**Raw data**
——————————
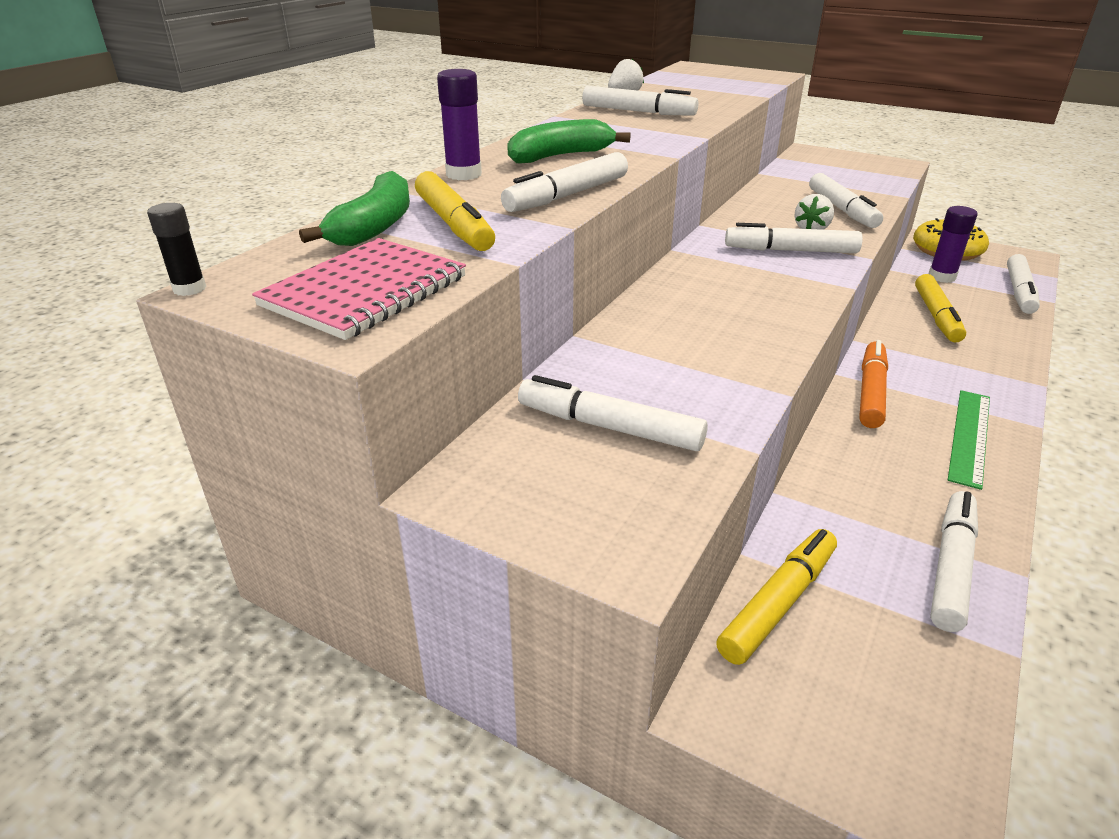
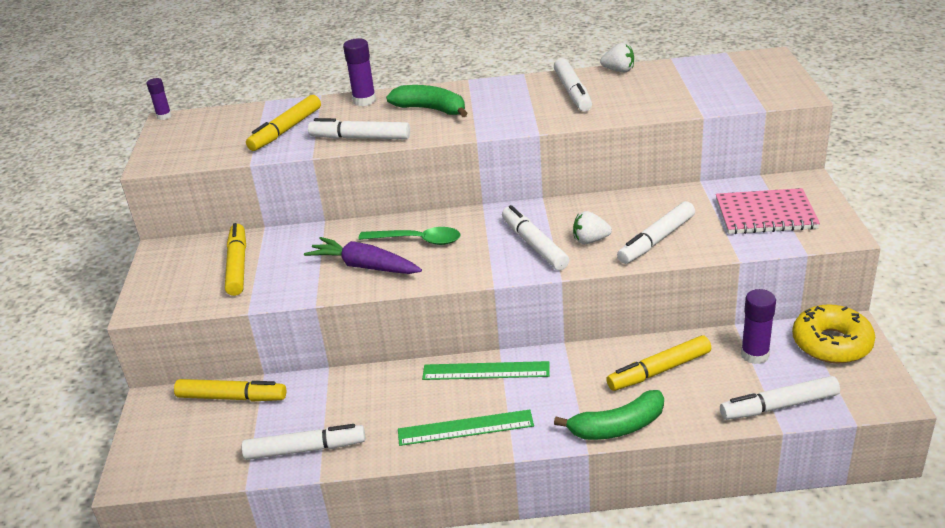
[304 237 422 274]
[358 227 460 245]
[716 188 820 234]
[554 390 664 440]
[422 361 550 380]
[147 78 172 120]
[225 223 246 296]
——————————
Going from the line that contains "[554 390 664 440]" to the last line of the records, reproduce every line as written.

**Answer to this exercise**
[554 390 664 440]
[422 361 550 380]
[147 78 172 120]
[225 223 246 296]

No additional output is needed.